◆ **WHAT THE TASK ASKS**: Please switch "wooden thatched roof gazebo at center" to "thatched gazebo in the middle" everywhere in the material below and give the material back with nothing else changed. Leave the pictures out.

◆ **RECORDS FOR THIS EXERCISE**:
-- Opening Marker --

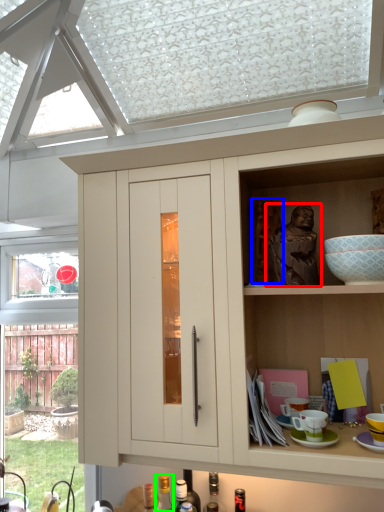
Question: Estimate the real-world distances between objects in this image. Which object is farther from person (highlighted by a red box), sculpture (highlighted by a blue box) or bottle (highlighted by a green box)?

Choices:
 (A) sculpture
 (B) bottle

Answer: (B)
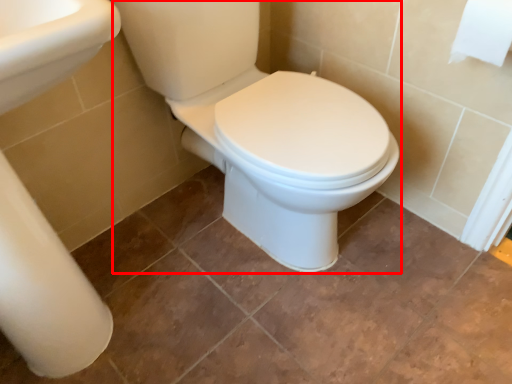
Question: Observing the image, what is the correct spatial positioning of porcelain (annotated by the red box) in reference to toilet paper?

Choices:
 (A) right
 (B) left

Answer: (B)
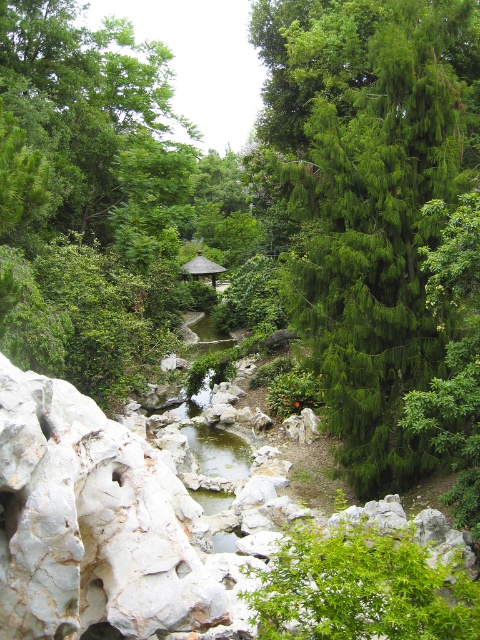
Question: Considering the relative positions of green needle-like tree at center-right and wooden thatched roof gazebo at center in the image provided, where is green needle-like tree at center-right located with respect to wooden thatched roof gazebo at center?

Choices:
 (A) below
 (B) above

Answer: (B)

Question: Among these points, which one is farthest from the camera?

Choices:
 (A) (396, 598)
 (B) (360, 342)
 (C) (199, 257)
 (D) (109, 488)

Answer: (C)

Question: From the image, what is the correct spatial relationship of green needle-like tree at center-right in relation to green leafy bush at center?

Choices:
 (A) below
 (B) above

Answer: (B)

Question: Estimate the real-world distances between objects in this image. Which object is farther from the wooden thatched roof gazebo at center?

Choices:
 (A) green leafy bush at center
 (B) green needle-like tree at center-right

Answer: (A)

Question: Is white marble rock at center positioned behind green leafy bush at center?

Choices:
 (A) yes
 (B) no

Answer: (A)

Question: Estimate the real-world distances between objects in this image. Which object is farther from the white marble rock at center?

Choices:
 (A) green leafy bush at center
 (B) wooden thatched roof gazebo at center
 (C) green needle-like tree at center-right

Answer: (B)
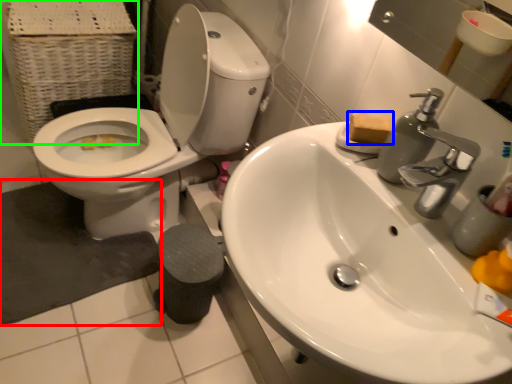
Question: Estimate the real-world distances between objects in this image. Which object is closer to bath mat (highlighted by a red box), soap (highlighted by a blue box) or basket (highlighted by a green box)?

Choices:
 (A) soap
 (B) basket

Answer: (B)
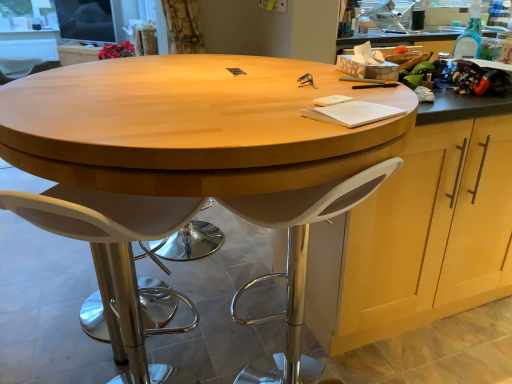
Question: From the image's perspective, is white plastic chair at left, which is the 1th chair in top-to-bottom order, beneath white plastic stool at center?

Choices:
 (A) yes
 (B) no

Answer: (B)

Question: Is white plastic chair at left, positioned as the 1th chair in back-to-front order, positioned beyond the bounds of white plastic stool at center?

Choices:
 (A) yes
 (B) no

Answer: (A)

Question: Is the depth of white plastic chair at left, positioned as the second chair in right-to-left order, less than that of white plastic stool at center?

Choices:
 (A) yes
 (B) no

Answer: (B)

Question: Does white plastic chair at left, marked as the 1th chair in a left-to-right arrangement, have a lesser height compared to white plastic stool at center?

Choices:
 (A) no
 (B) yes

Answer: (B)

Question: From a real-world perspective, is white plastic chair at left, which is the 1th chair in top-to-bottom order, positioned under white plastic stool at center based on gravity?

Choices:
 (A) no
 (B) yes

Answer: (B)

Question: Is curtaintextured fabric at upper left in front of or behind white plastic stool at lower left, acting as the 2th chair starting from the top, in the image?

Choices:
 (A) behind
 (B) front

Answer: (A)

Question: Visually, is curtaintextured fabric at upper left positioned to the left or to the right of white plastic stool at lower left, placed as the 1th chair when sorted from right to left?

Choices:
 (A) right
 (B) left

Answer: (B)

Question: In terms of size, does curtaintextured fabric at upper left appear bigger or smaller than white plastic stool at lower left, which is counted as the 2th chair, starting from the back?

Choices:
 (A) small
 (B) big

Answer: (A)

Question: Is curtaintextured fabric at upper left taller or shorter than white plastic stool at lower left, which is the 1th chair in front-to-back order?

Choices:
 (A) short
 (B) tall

-- Closing Marker --

◆ **SOLUTION TO THIS TASK**:
Question: Estimate the real-world distances between objects in this image. Which object is farther from person (highlighted by a red box), sculpture (highlighted by a blue box) or bottle (highlighted by a green box)?

Choices:
 (A) sculpture
 (B) bottle

Answer: (B)
Question: Observing the image, what is the correct spatial positioning of porcelain (annotated by the red box) in reference to toilet paper?

Choices:
 (A) right
 (B) left

Answer: (B)
Question: Considering the relative positions of green needle-like tree at center-right and thatched gazebo in the middle in the image provided, where is green needle-like tree at center-right located with respect to thatched gazebo in the middle?

Choices:
 (A) below
 (B) above

Answer: (B)

Question: Among these points, which one is farthest from the camera?

Choices:
 (A) (396, 598)
 (B) (360, 342)
 (C) (199, 257)
 (D) (109, 488)

Answer: (C)

Question: From the image, what is the correct spatial relationship of green needle-like tree at center-right in relation to green leafy bush at center?

Choices:
 (A) below
 (B) above

Answer: (B)

Question: Estimate the real-world distances between objects in this image. Which object is farther from the thatched gazebo in the middle?

Choices:
 (A) green leafy bush at center
 (B) green needle-like tree at center-right

Answer: (A)

Question: Is white marble rock at center positioned behind green leafy bush at center?

Choices:
 (A) yes
 (B) no

Answer: (A)

Question: Estimate the real-world distances between objects in this image. Which object is farther from the white marble rock at center?

Choices:
 (A) green leafy bush at center
 (B) thatched gazebo in the middle
 (C) green needle-like tree at center-right

Answer: (B)
Question: Estimate the real-world distances between objects in this image. Which object is closer to bath mat (highlighted by a red box), soap (highlighted by a blue box) or basket (highlighted by a green box)?

Choices:
 (A) soap
 (B) basket

Answer: (B)
Question: From the image's perspective, is white plastic chair at left, which is the 1th chair in top-to-bottom order, beneath white plastic stool at center?

Choices:
 (A) yes
 (B) no

Answer: (B)

Question: Is white plastic chair at left, positioned as the 1th chair in back-to-front order, positioned beyond the bounds of white plastic stool at center?

Choices:
 (A) yes
 (B) no

Answer: (A)

Question: Is the depth of white plastic chair at left, positioned as the second chair in right-to-left order, less than that of white plastic stool at center?

Choices:
 (A) yes
 (B) no

Answer: (B)

Question: Does white plastic chair at left, marked as the 1th chair in a left-to-right arrangement, have a lesser height compared to white plastic stool at center?

Choices:
 (A) no
 (B) yes

Answer: (B)

Question: From a real-world perspective, is white plastic chair at left, which is the 1th chair in top-to-bottom order, positioned under white plastic stool at center based on gravity?

Choices:
 (A) no
 (B) yes

Answer: (B)

Question: Is curtaintextured fabric at upper left in front of or behind white plastic stool at lower left, acting as the 2th chair starting from the top, in the image?

Choices:
 (A) behind
 (B) front

Answer: (A)

Question: Visually, is curtaintextured fabric at upper left positioned to the left or to the right of white plastic stool at lower left, placed as the 1th chair when sorted from right to left?

Choices:
 (A) right
 (B) left

Answer: (B)

Question: In terms of size, does curtaintextured fabric at upper left appear bigger or smaller than white plastic stool at lower left, which is counted as the 2th chair, starting from the back?

Choices:
 (A) small
 (B) big

Answer: (A)

Question: Is curtaintextured fabric at upper left taller or shorter than white plastic stool at lower left, which is the 1th chair in front-to-back order?

Choices:
 (A) short
 (B) tall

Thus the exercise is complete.